YOUR OBJECTIVE: Which lines of the entries below contain the string "none"? Copy each one.

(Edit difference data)
=== Section Start ===

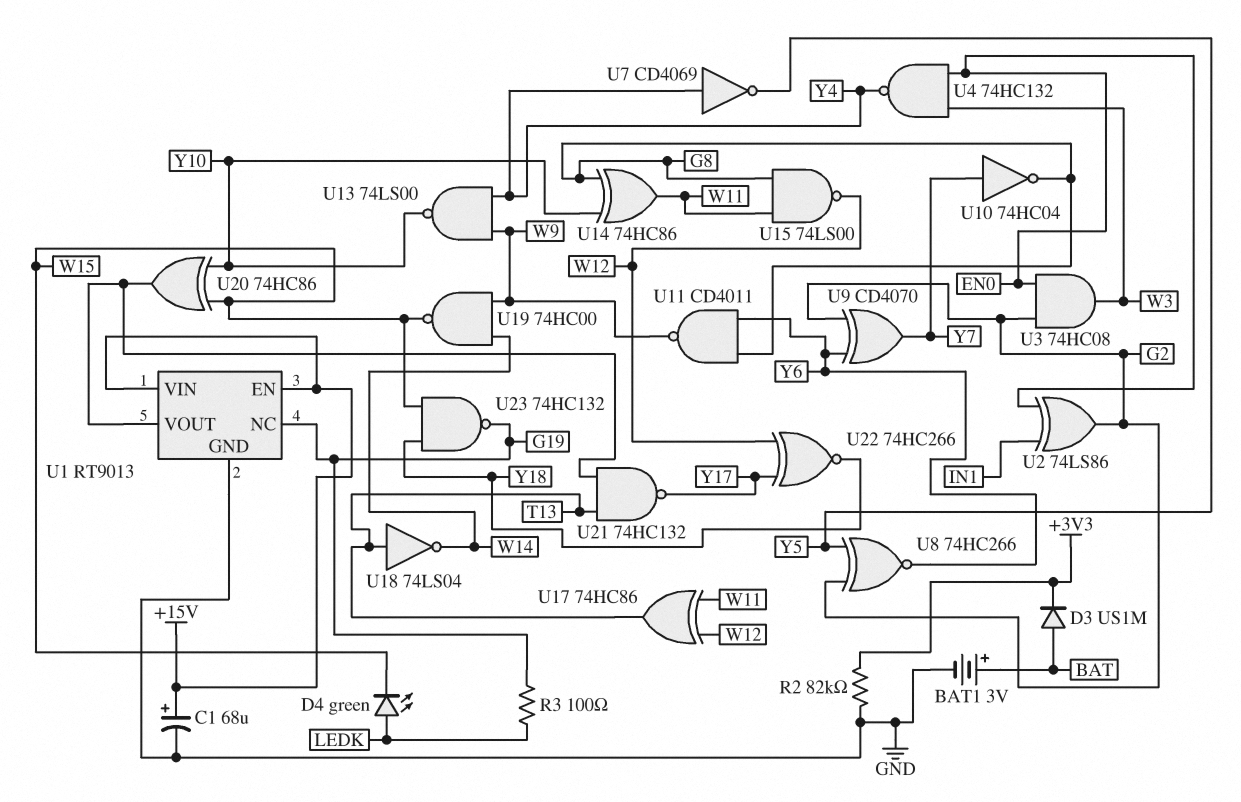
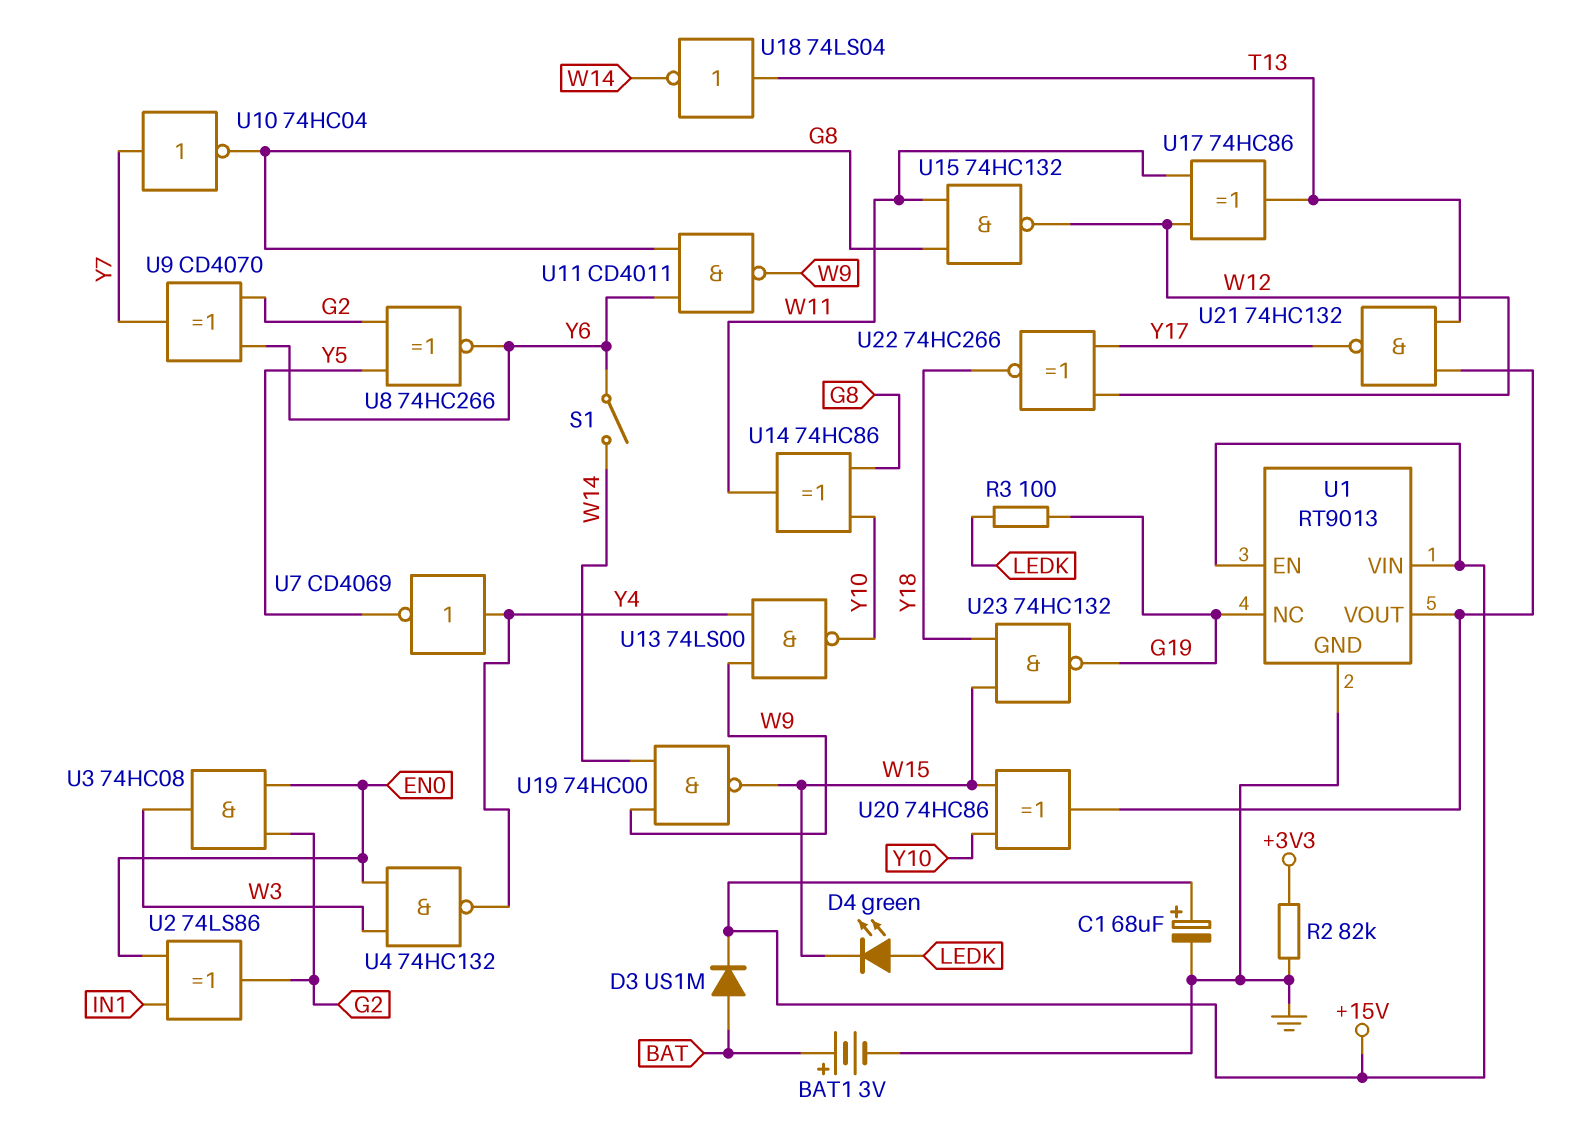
D3: diode US1M (A BAT, K +3V3) -> diode US1M (A BAT, K +15V)
S1: none -> switch (W14, Y6)
U15: NAND 74LS00 (in G8, in W11, out W12) -> NAND 74HC132 (in G8, in W11, out W12)

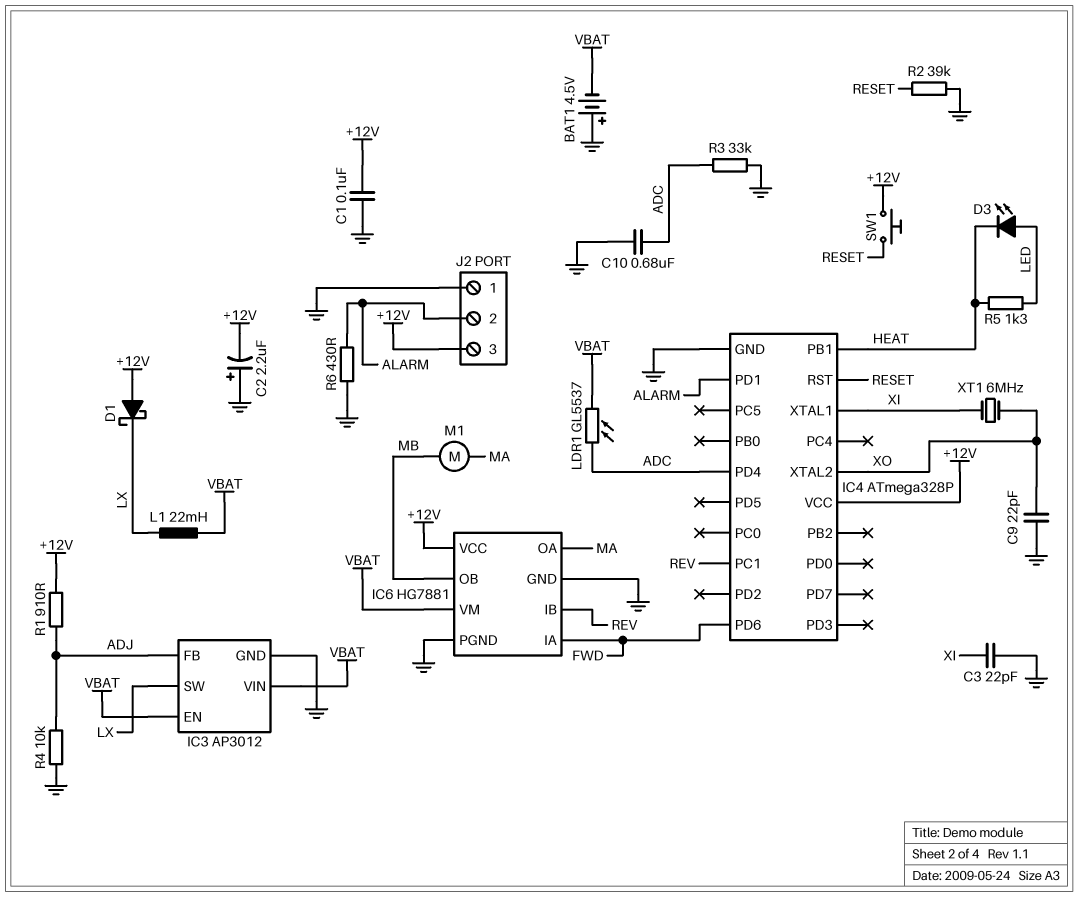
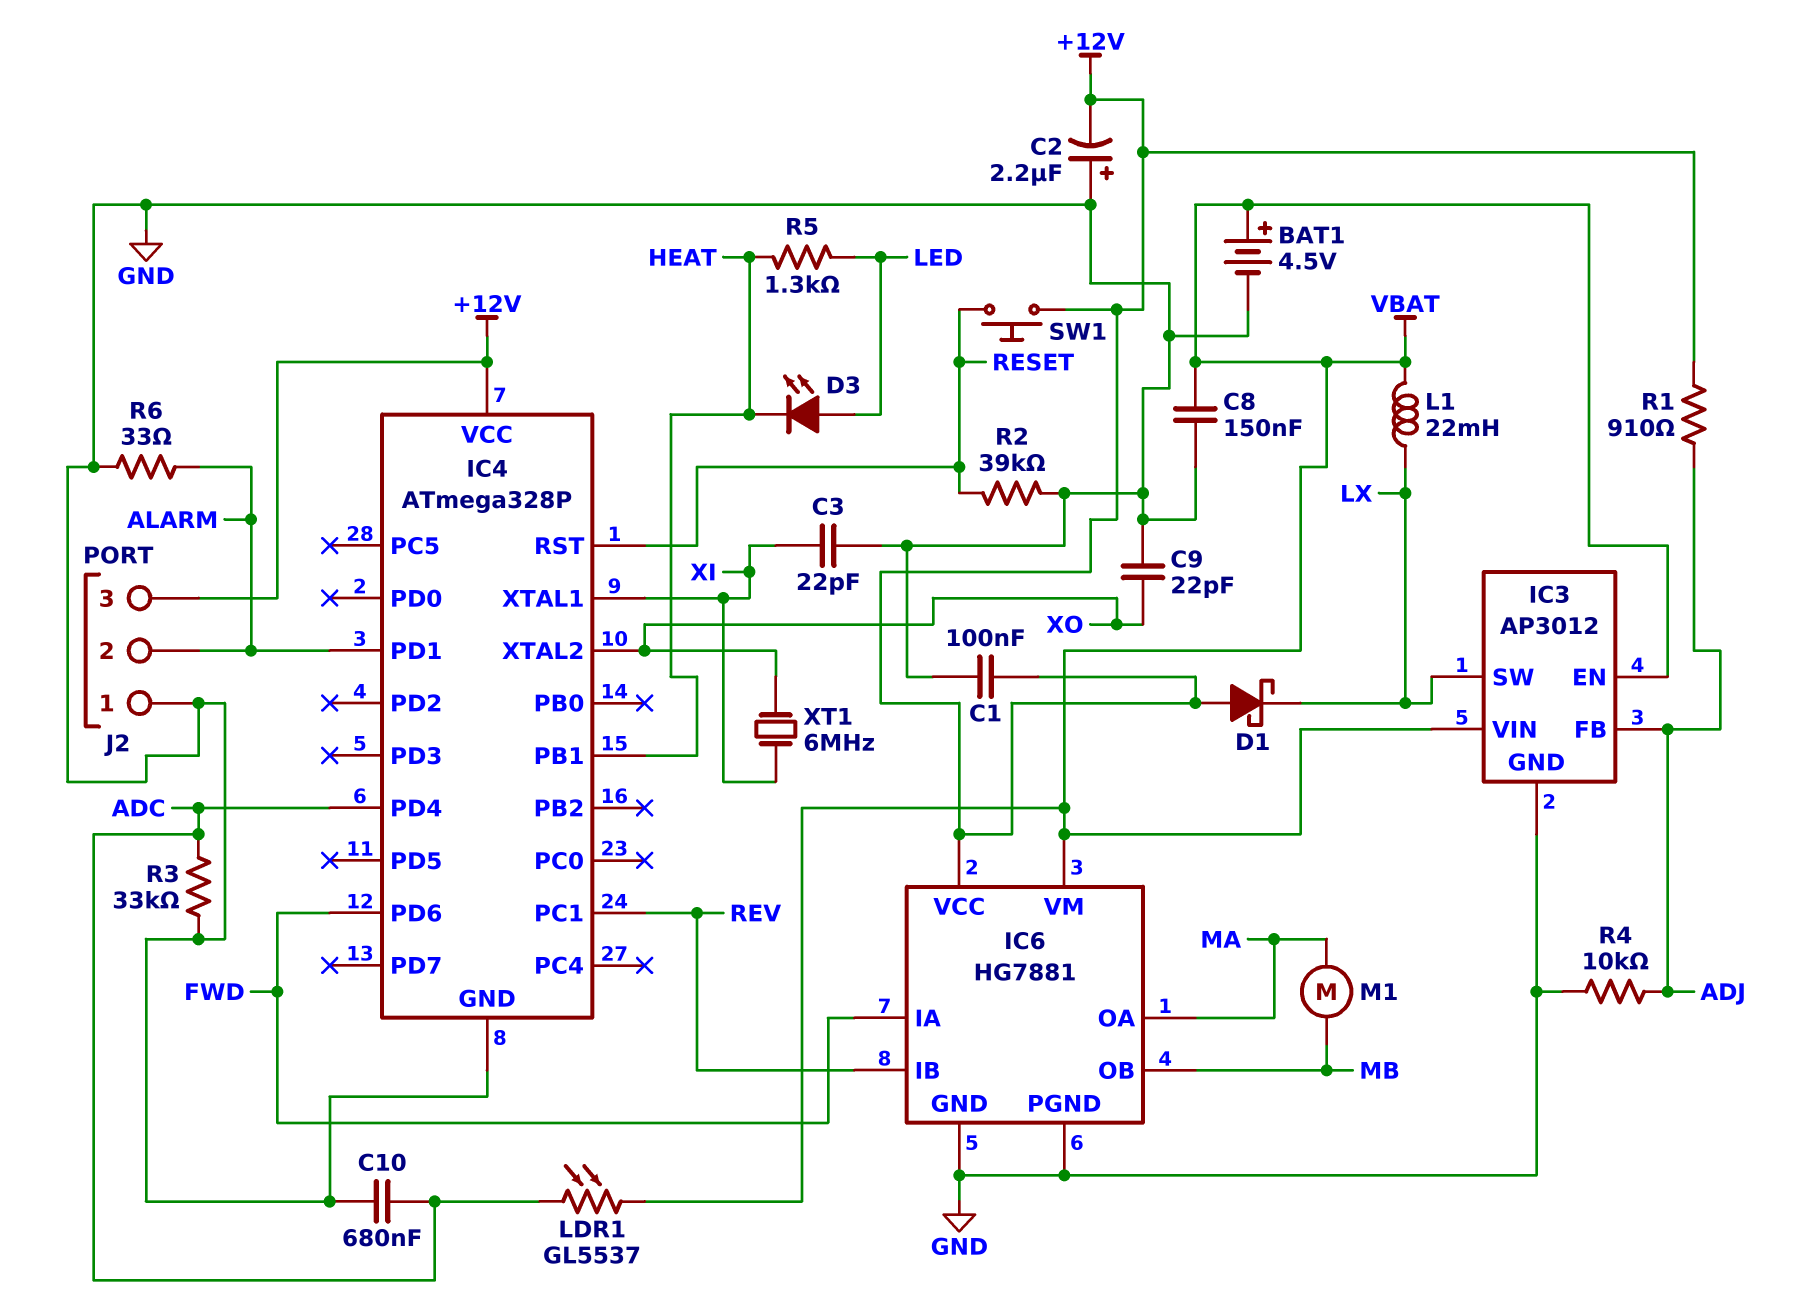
BAT1: 4.5V (plus GND, minus VBAT) -> 4.5V (plus VBAT, minus GND)
C8: none -> 150nF (GND, VBAT)
R6: 430 (ALARM, GND) -> 33 (ALARM, GND)

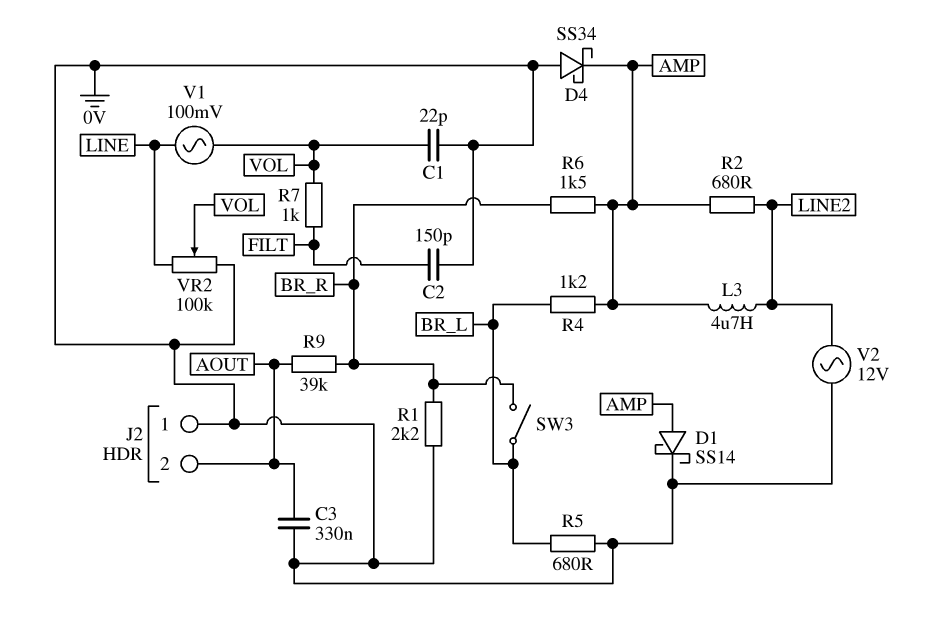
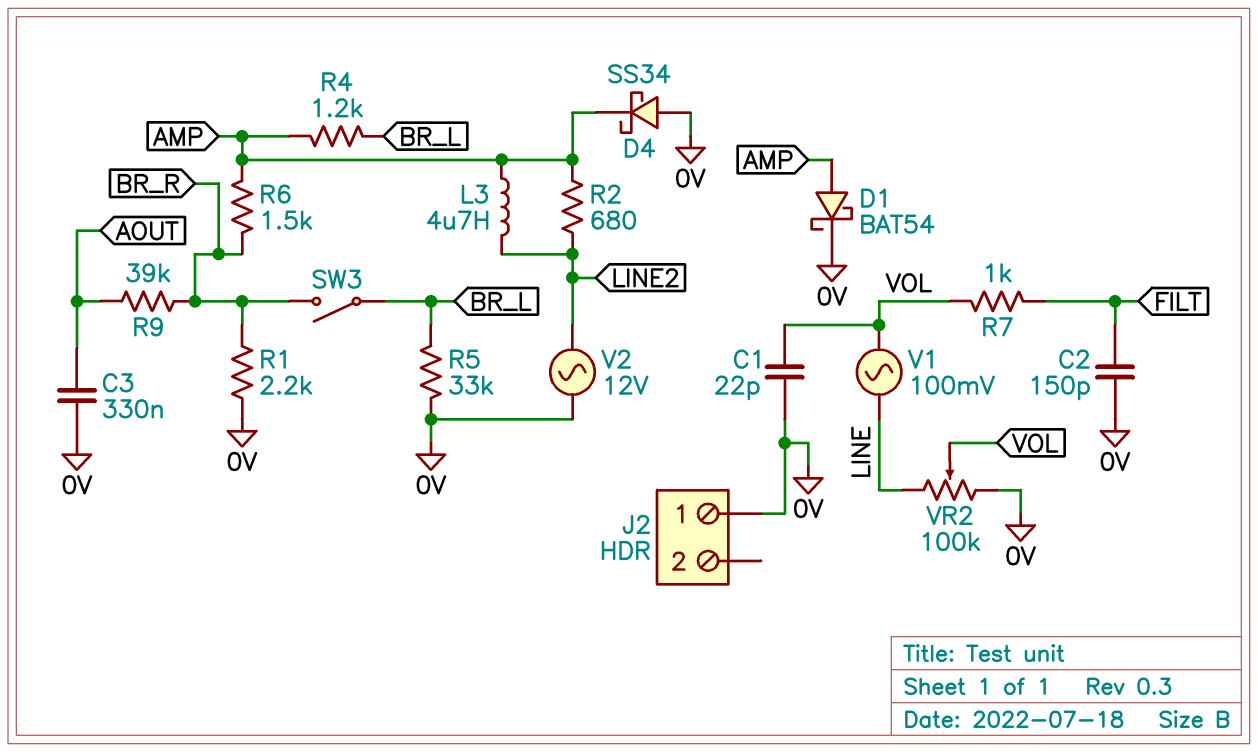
D1: schottky SS14 (A AMP, K 0V) -> schottky BAT54 (A AMP, K 0V)
J2 pin 2: AOUT -> none
R5: 680 (0V, BR_L) -> 33k (0V, BR_L)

=== Section End ===

REPLY TO THE EXERCISE:
S1: none -> switch (W14, Y6)
C8: none -> 150nF (GND, VBAT)
J2 pin 2: AOUT -> none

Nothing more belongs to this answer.